*** Opening of Task data ***

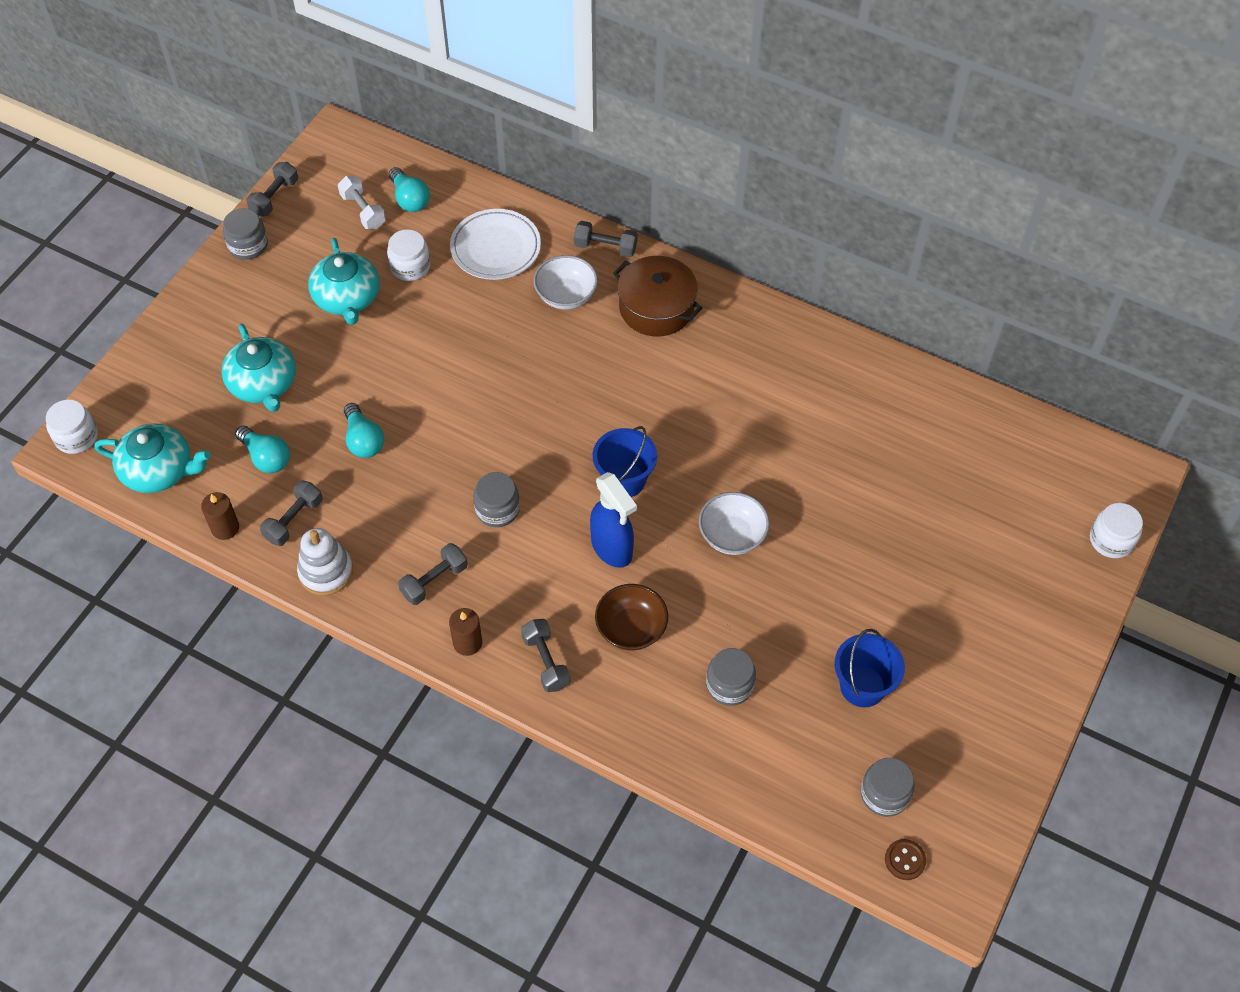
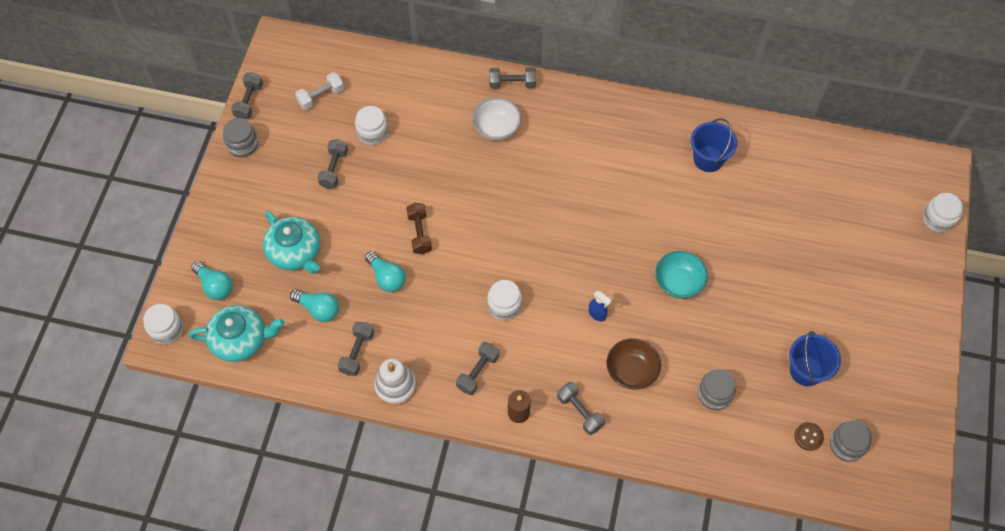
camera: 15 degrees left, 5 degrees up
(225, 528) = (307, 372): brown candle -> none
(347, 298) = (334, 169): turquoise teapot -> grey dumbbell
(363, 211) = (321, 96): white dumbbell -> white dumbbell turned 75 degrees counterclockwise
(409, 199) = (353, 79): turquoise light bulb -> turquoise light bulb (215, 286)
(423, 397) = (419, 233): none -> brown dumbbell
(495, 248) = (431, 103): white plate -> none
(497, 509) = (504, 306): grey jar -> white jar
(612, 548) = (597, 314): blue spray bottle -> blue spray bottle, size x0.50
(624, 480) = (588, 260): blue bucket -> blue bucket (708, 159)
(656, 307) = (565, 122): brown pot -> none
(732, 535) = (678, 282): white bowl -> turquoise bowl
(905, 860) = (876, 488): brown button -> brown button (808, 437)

*** Close of Task data ***

_Directions_:
All records should be output exactly, with the pictures left out.

_Exercise result_:
camera: 15 degrees left, 5 degrees up
(225, 528) = (307, 372): brown candle -> none
(347, 298) = (334, 169): turquoise teapot -> grey dumbbell
(363, 211) = (321, 96): white dumbbell -> white dumbbell turned 75 degrees counterclockwise
(409, 199) = (353, 79): turquoise light bulb -> turquoise light bulb (215, 286)
(423, 397) = (419, 233): none -> brown dumbbell
(495, 248) = (431, 103): white plate -> none
(497, 509) = (504, 306): grey jar -> white jar
(612, 548) = (597, 314): blue spray bottle -> blue spray bottle, size x0.50
(624, 480) = (588, 260): blue bucket -> blue bucket (708, 159)
(656, 307) = (565, 122): brown pot -> none
(732, 535) = (678, 282): white bowl -> turquoise bowl
(905, 860) = (876, 488): brown button -> brown button (808, 437)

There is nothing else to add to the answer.